**EXERCISE**
Which lines of the data below hold "none"? Copy each of them.
Start of RECORD EXCERPTS
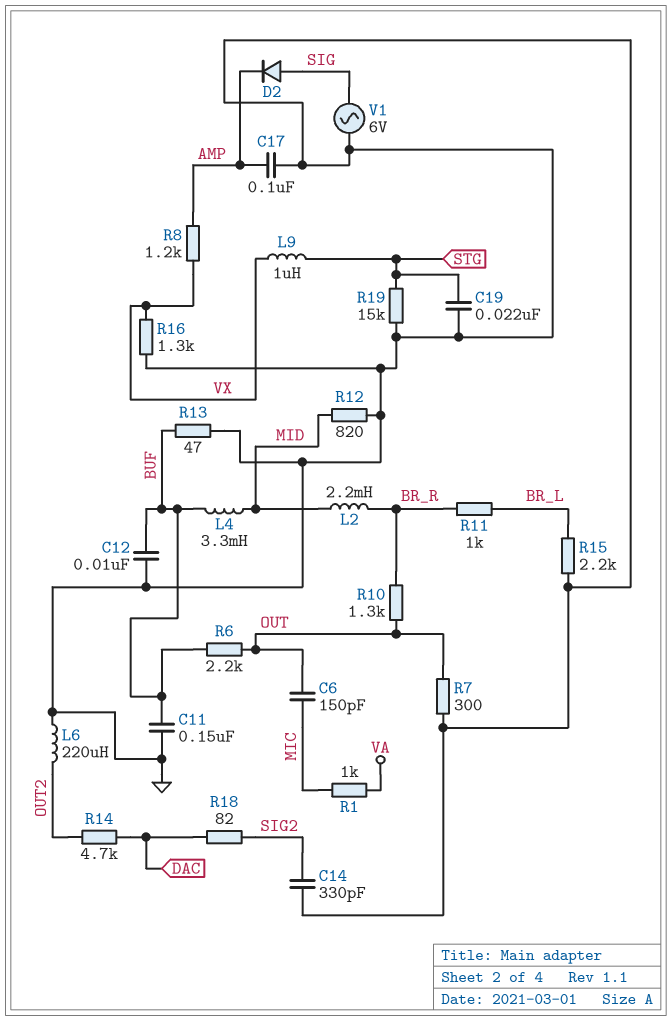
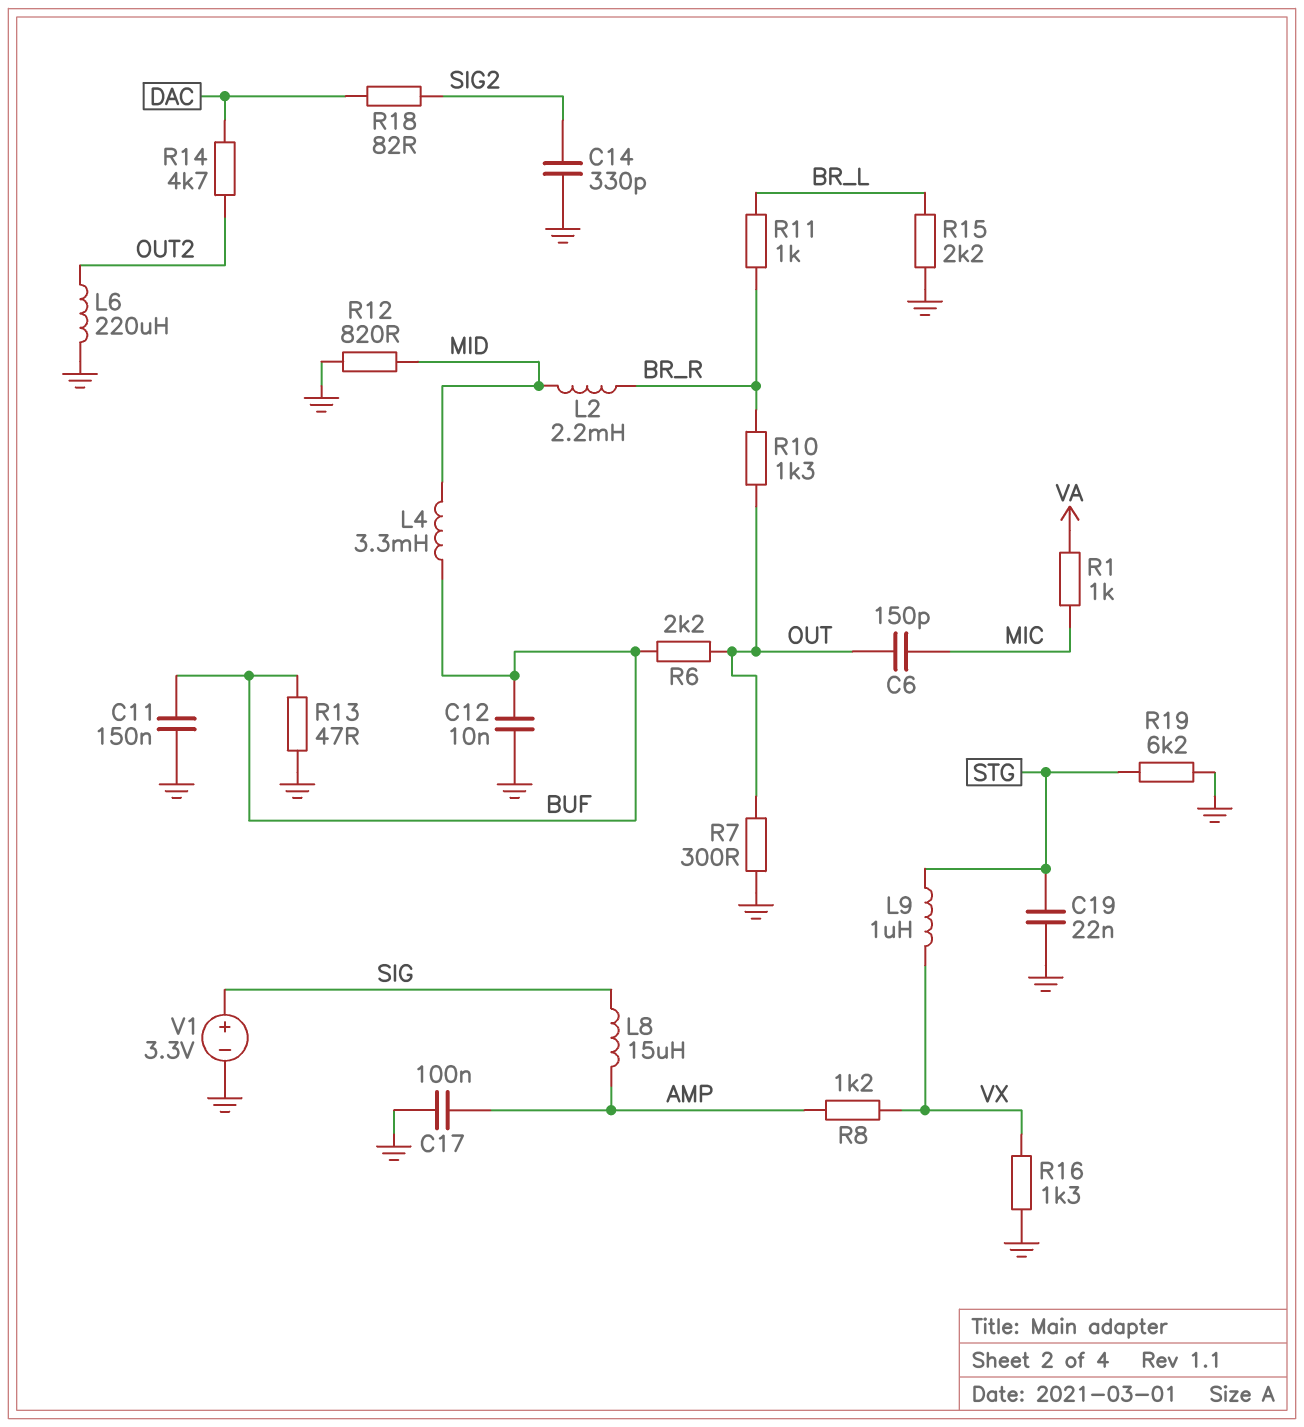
D2: diode (A SIG, K AMP) -> none
L8: none -> 15uH (AMP, SIG)
R19: 15k (GND, STG) -> 6.2k (GND, STG)
V1: AC 6V (GND, SIG) -> 3.3V (plus SIG, minus GND)

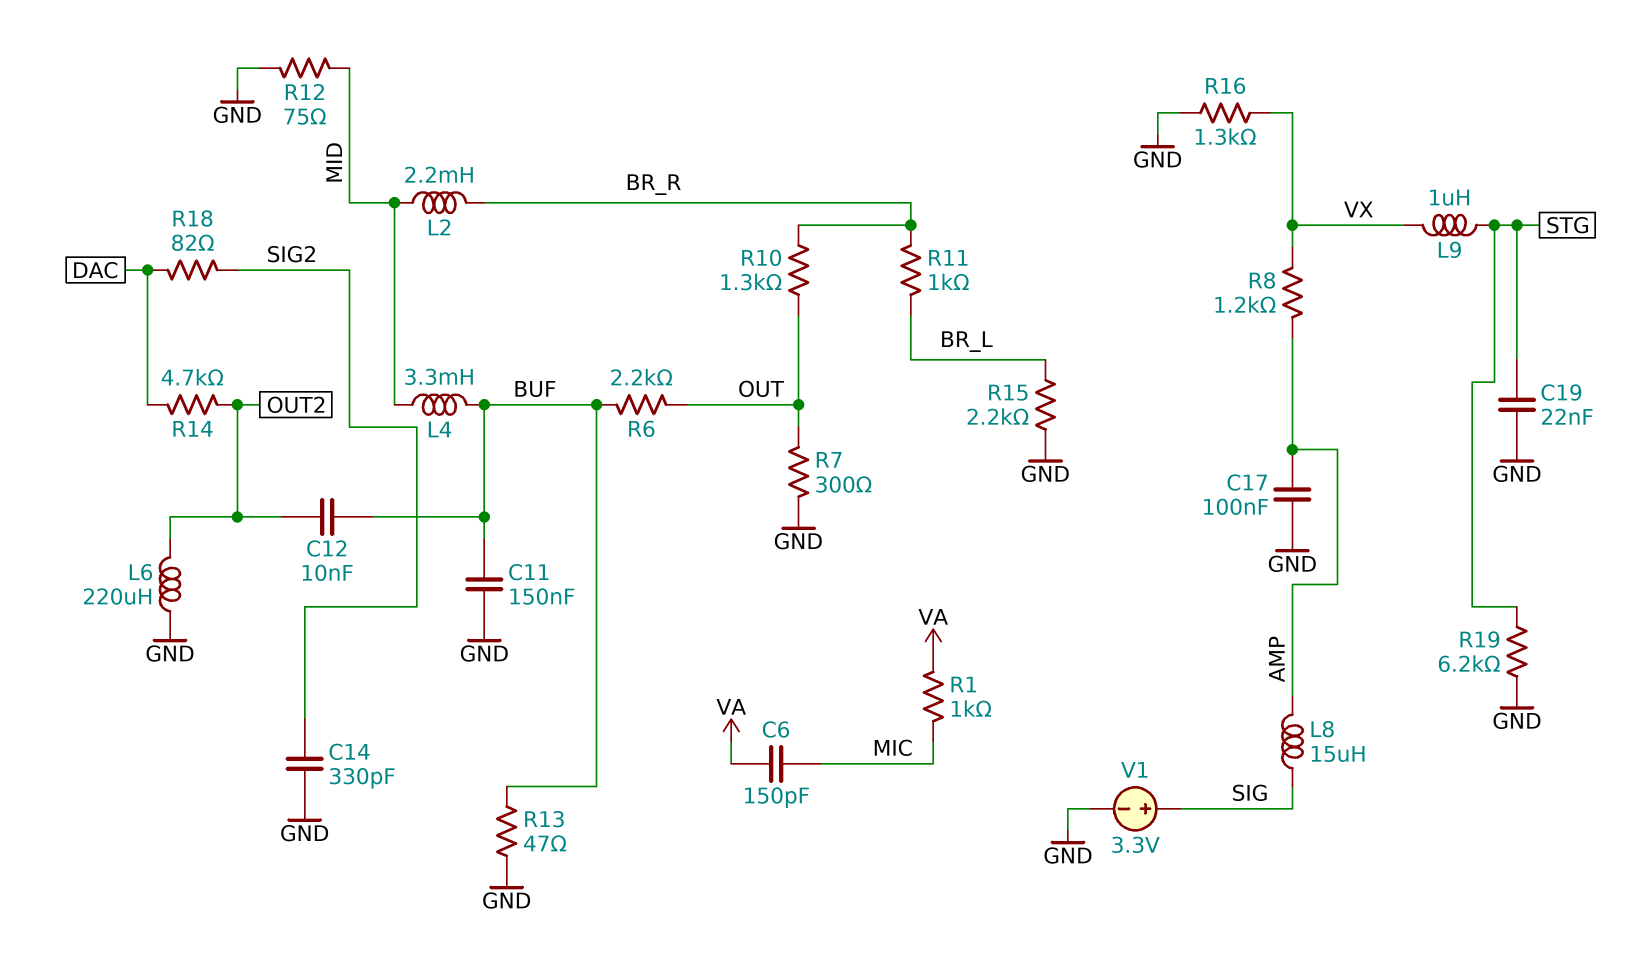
C6: 150pF (MIC, OUT) -> 150pF (MIC, VA)
C12: 10nF (BUF, GND) -> 10nF (BUF, OUT2)
R12: 820 (GND, MID) -> 75 (GND, MID)

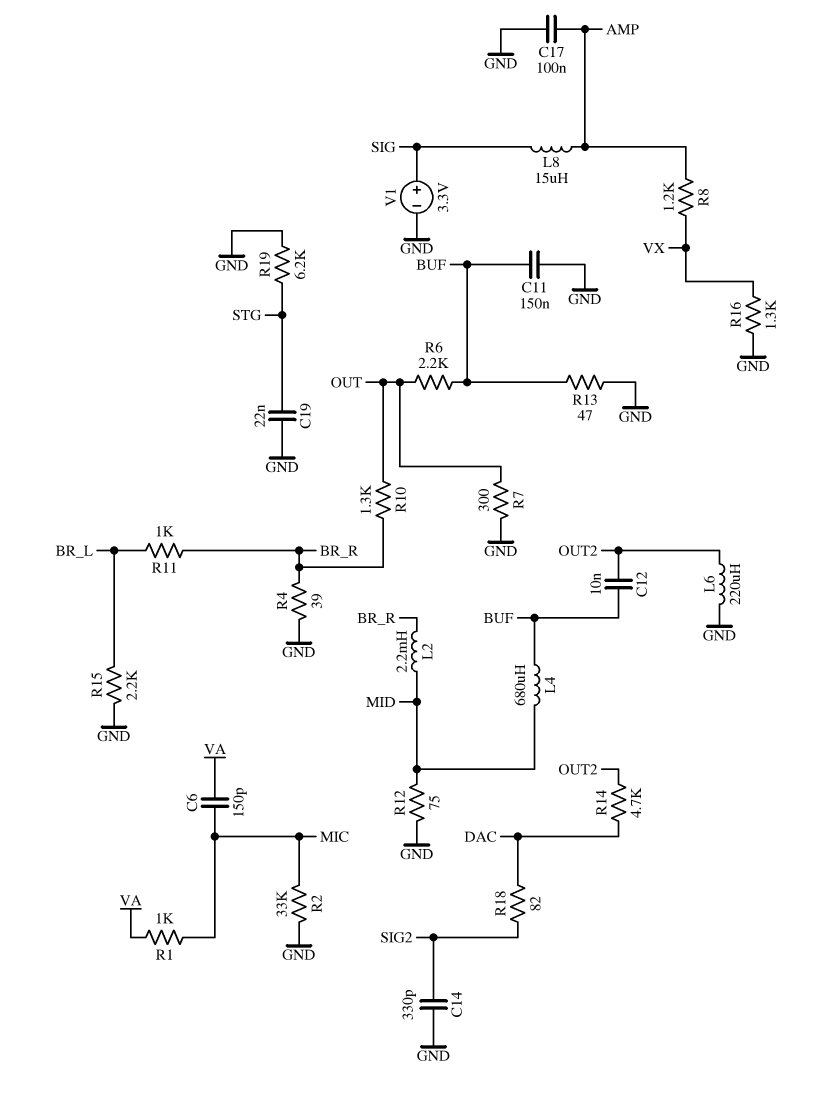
L4: 3.3mH (BUF, MID) -> 680uH (BUF, MID)
L9: 1uH (STG, VX) -> none
R2: none -> 33k (GND, MIC)
R4: none -> 39 (BR_R, GND)

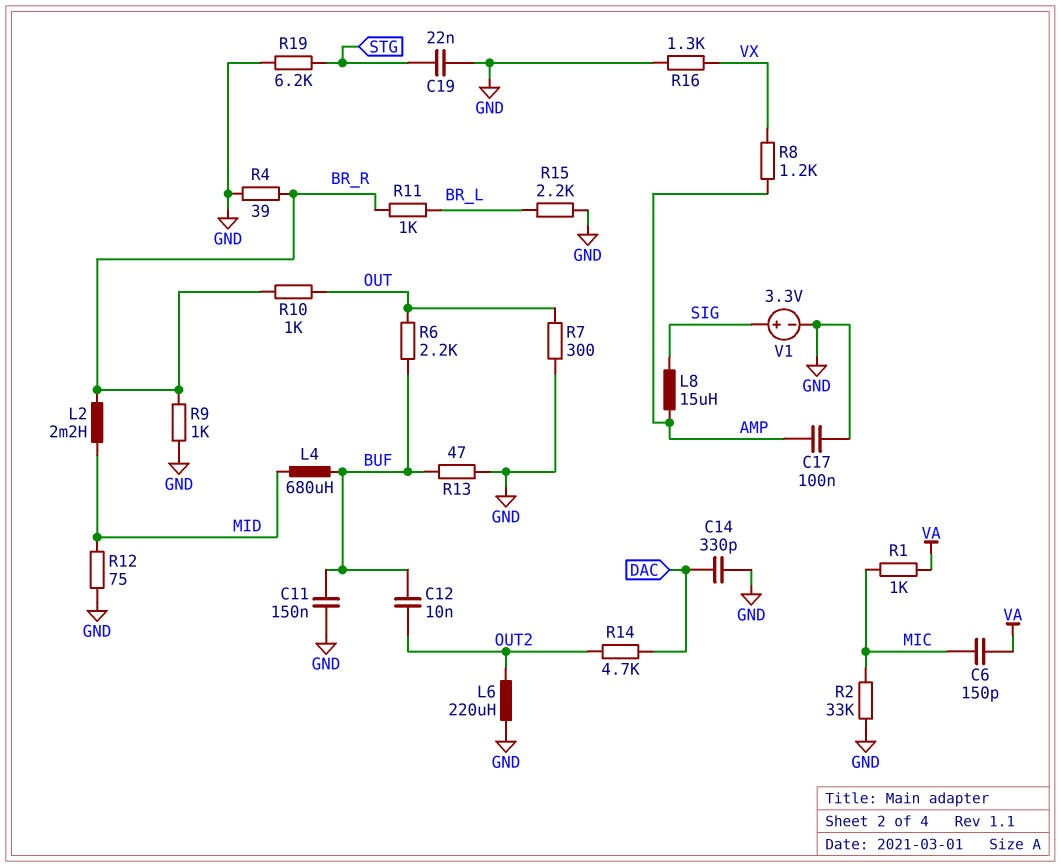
C14: 330pF (GND, SIG2) -> 330pF (DAC, GND)
R9: none -> 1k (BR_R, GND)
R10: 1.3k (BR_R, OUT) -> 1k (BR_R, OUT)
R18: 82 (DAC, SIG2) -> none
End of RECORD EXCERPTS
**SOLUTION FOR THIS EXERCISE**
D2: diode (A SIG, K AMP) -> none
L8: none -> 15uH (AMP, SIG)
L9: 1uH (STG, VX) -> none
R2: none -> 33k (GND, MIC)
R4: none -> 39 (BR_R, GND)
R9: none -> 1k (BR_R, GND)
R18: 82 (DAC, SIG2) -> none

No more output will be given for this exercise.